Exercise requirements> Would you please copy each line below that includes the string "none"?

Data section>
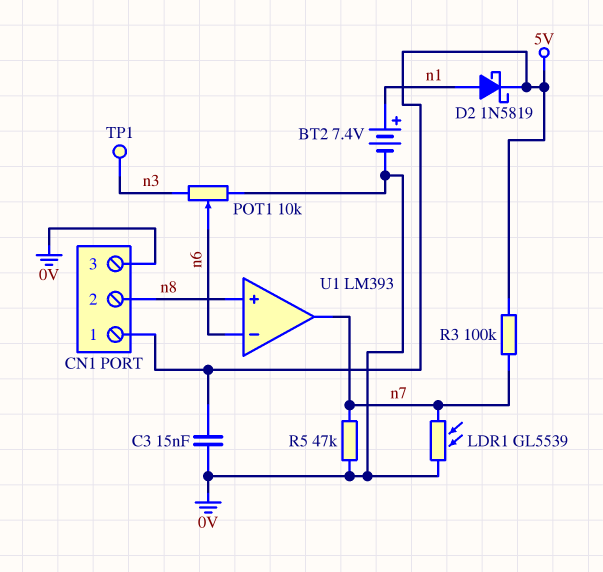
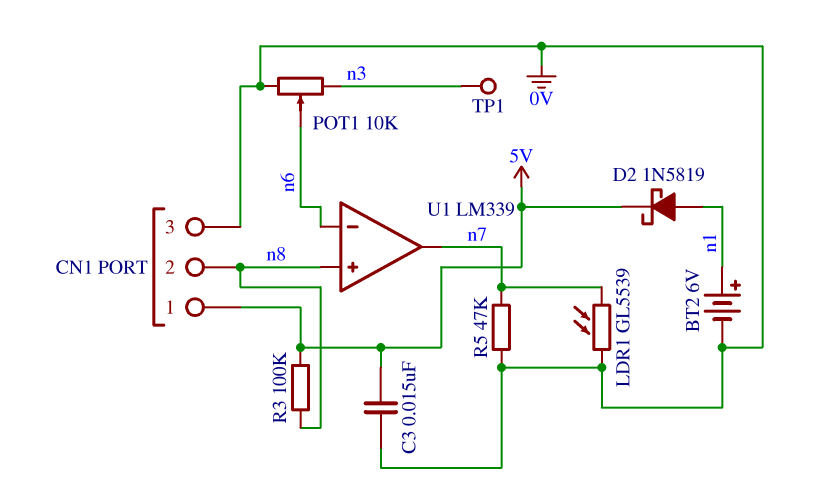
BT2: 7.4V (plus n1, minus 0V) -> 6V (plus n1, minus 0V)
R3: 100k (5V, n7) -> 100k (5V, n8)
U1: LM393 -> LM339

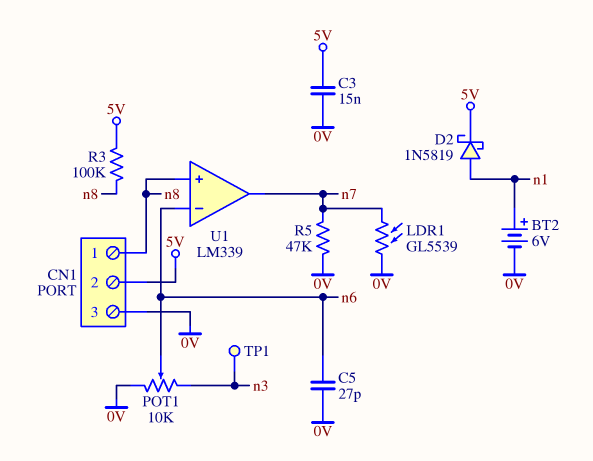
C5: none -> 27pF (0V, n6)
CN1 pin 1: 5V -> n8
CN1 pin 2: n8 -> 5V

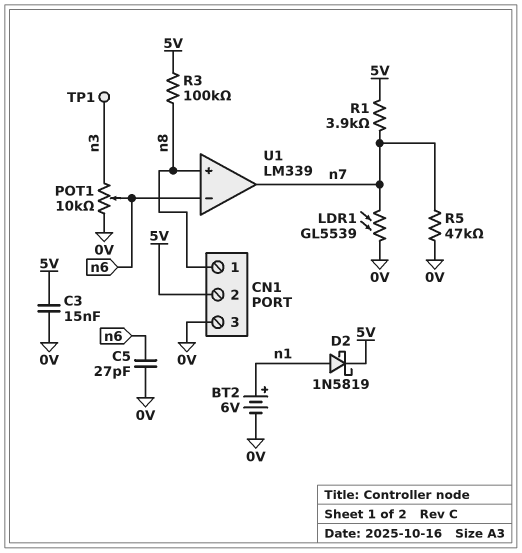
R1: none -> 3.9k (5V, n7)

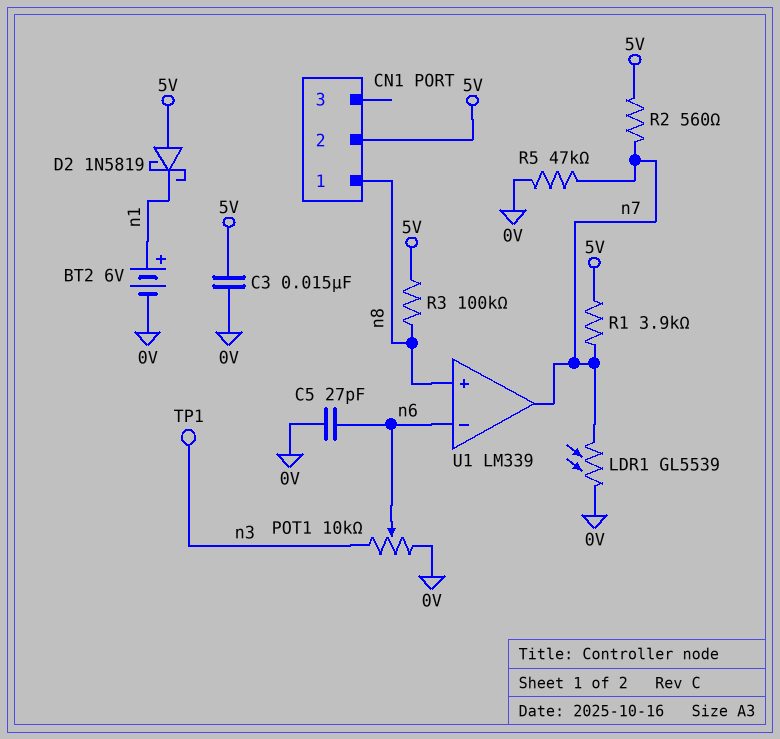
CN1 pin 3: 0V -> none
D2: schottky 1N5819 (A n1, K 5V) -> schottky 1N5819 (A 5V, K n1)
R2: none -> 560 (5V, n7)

Response to the exercise>
C5: none -> 27pF (0V, n6)
R1: none -> 3.9k (5V, n7)
CN1 pin 3: 0V -> none
R2: none -> 560 (5V, n7)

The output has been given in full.